### Prompt
Give the listing again, word for word, and let no picture into it.

────────────────

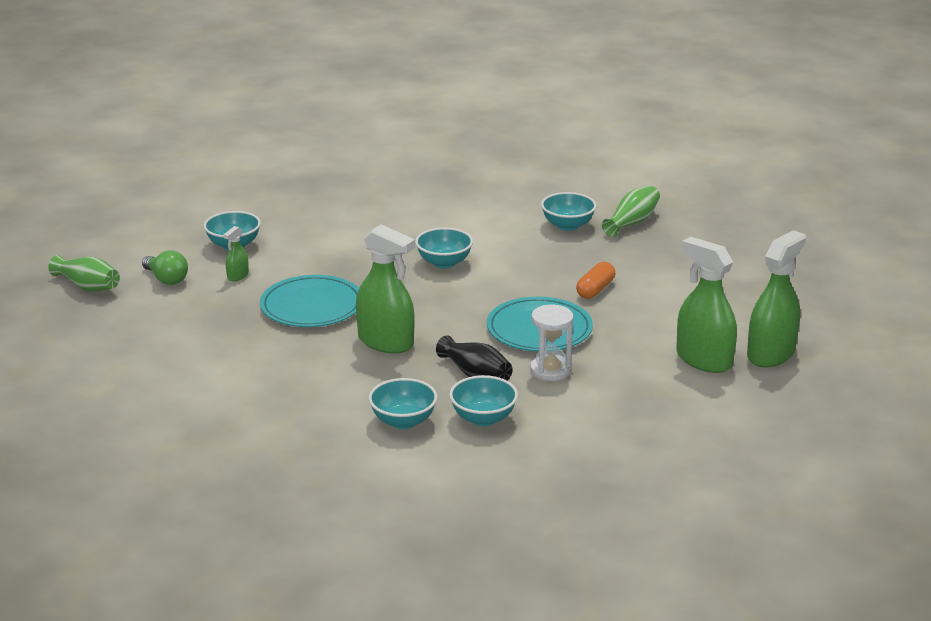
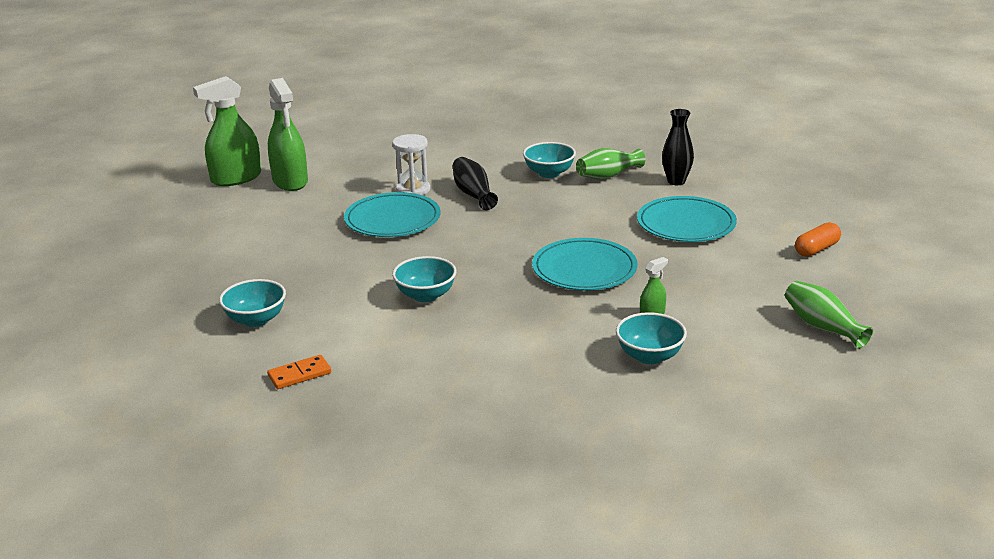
camera: 160 degrees left, 0 degrees up
(166, 279) = (733, 323): green light bulb -> none
(218, 372) = (686, 224): none -> turquoise plate
(238, 433) = (676, 181): none -> black vase
(386, 342) = (531, 228): green spray bottle -> none
(483, 418) = (490, 168): turquoise bowl -> none
(493, 198) = (299, 374): none -> orange domino
(595, 290) = (308, 246): orange capsule -> orange capsule (816, 249)
(632, 222) = (184, 312): green vase -> green vase (608, 176)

────────────────

### Result of this task
camera: 160 degrees left, 0 degrees up
(166, 279) = (733, 323): green light bulb -> none
(218, 372) = (686, 224): none -> turquoise plate
(238, 433) = (676, 181): none -> black vase
(386, 342) = (531, 228): green spray bottle -> none
(483, 418) = (490, 168): turquoise bowl -> none
(493, 198) = (299, 374): none -> orange domino
(595, 290) = (308, 246): orange capsule -> orange capsule (816, 249)
(632, 222) = (184, 312): green vase -> green vase (608, 176)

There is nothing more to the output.